------ Task data ------
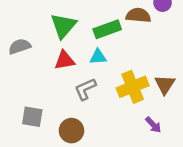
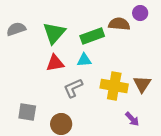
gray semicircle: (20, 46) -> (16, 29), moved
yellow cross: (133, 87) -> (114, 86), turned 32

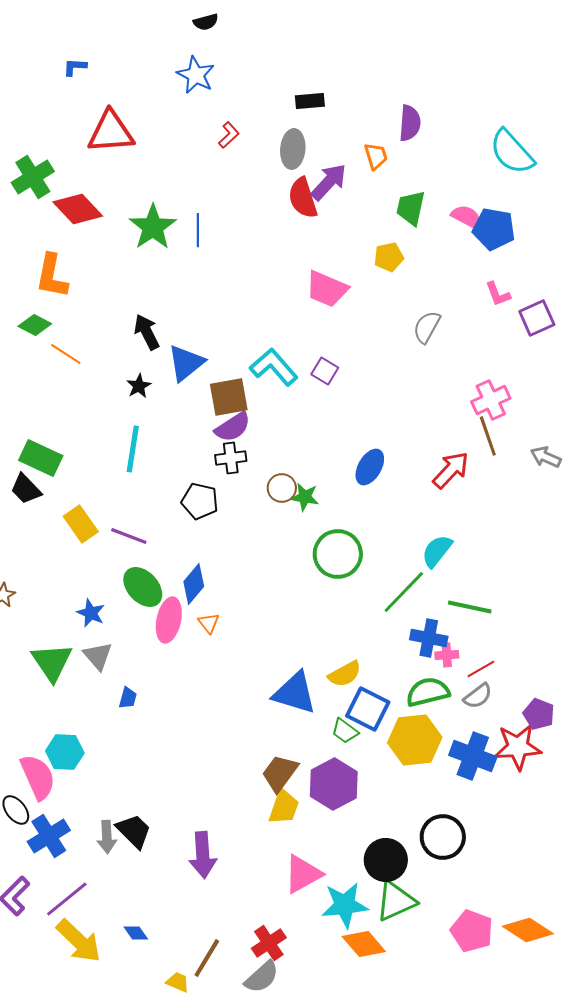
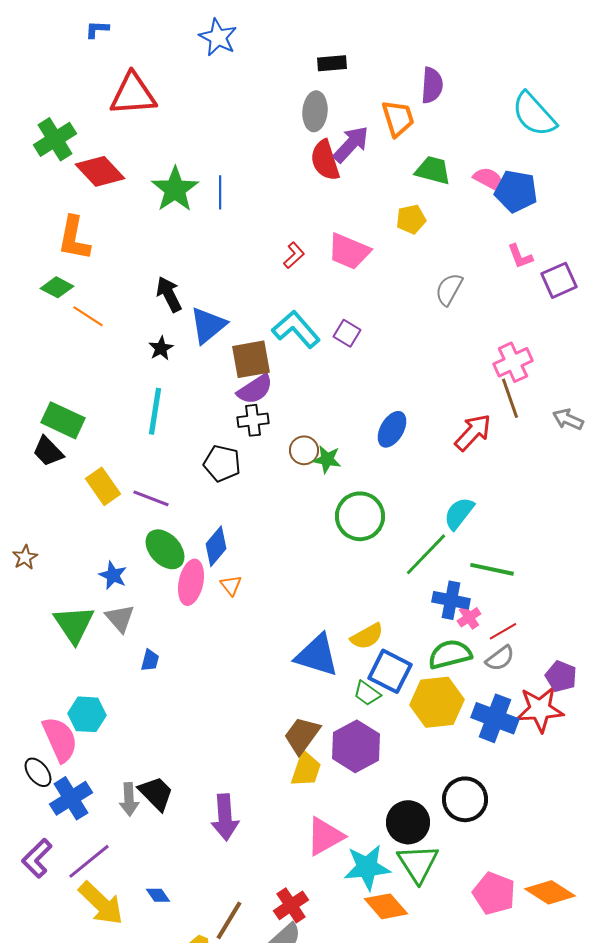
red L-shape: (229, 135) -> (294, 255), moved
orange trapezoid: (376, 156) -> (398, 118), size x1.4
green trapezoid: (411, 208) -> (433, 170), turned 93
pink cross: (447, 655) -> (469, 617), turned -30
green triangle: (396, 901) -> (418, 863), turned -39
------
* Try it: The answer must consist of each line from the data that includes the string "moved".

* Answer section:
gray semicircle: (20, 46) -> (16, 29), moved
red L-shape: (229, 135) -> (294, 255), moved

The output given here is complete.